[[ Data extracts open ]]
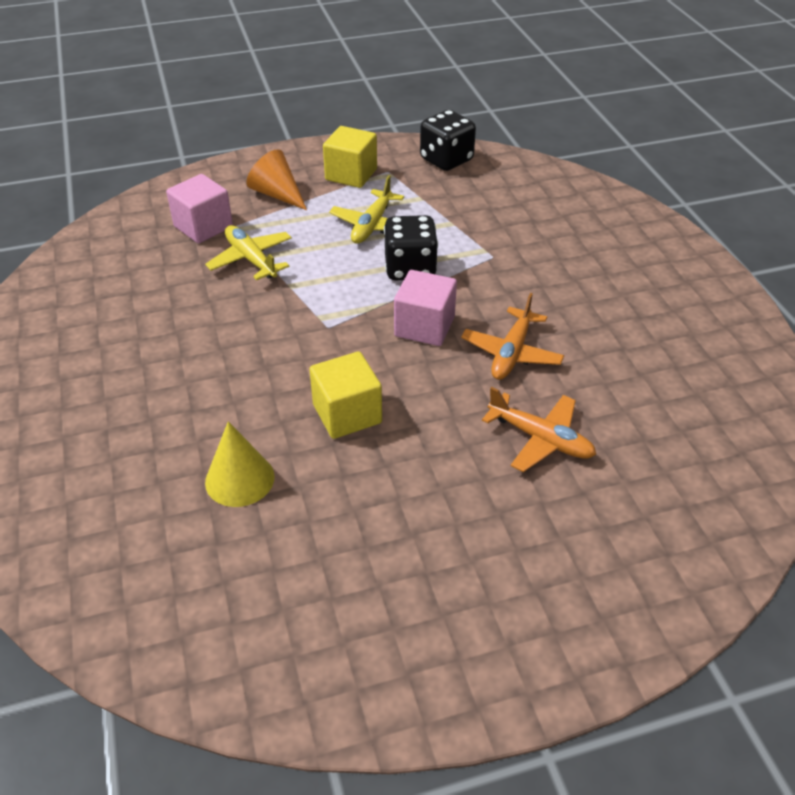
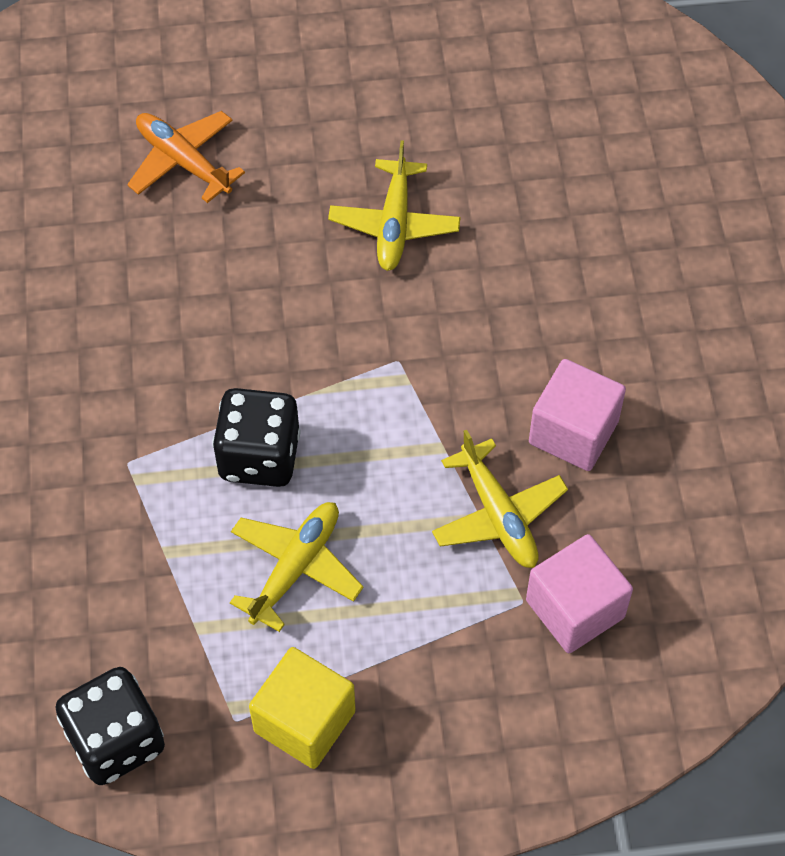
camera: 170 degrees left, 15 degrees up
(239, 479) = (522, 162): yellow cone -> none
(277, 194) = (445, 682): orange cone -> none
(347, 414) = (394, 224): yellow cube -> yellow plane
(424, 326) = (268, 342): pink cube -> pink cube (573, 432)
(511, 353) = (170, 282): orange plane -> none

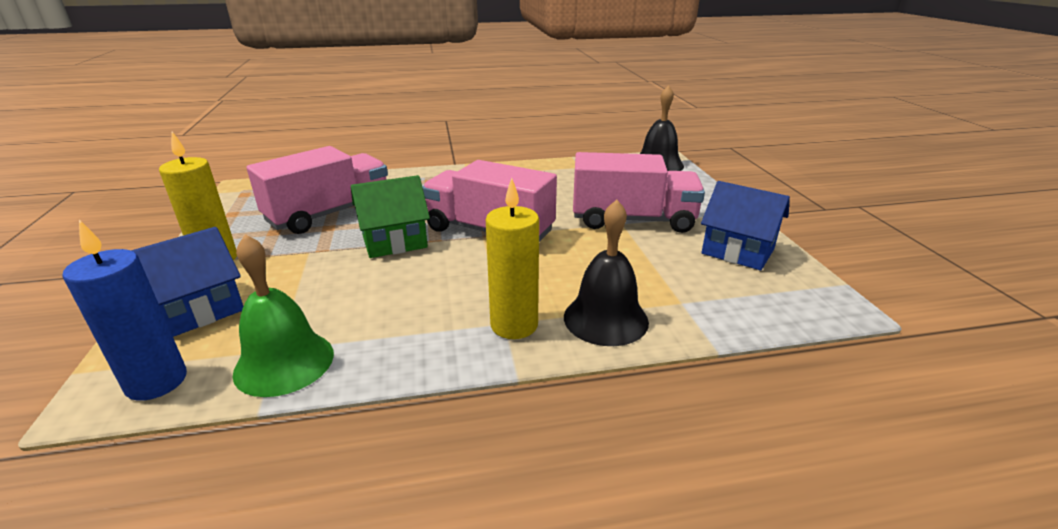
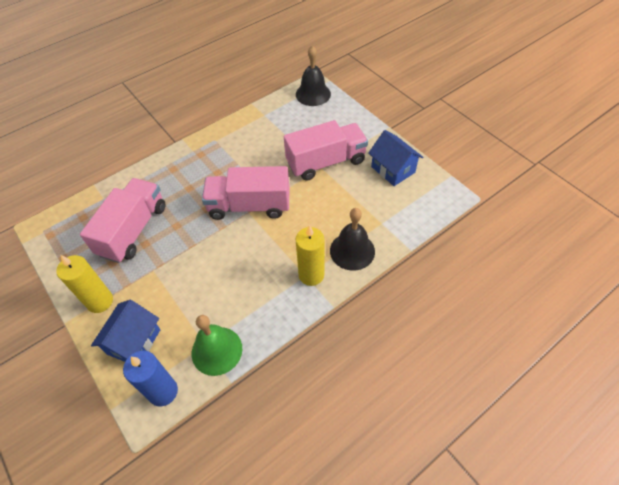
camera: 25 degrees left, 25 degrees up
(394, 242) = (199, 239): green house -> none
(737, 251) = (393, 169): blue house -> blue house turned 45 degrees clockwise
[[ Data extracts closed ]]
What is required:
Repeat the material above exactly; any picture in it is left out.

Result of the task:
camera: 170 degrees left, 15 degrees up
(239, 479) = (522, 162): yellow cone -> none
(277, 194) = (445, 682): orange cone -> none
(347, 414) = (394, 224): yellow cube -> yellow plane
(424, 326) = (268, 342): pink cube -> pink cube (573, 432)
(511, 353) = (170, 282): orange plane -> none

camera: 25 degrees left, 25 degrees up
(394, 242) = (199, 239): green house -> none
(737, 251) = (393, 169): blue house -> blue house turned 45 degrees clockwise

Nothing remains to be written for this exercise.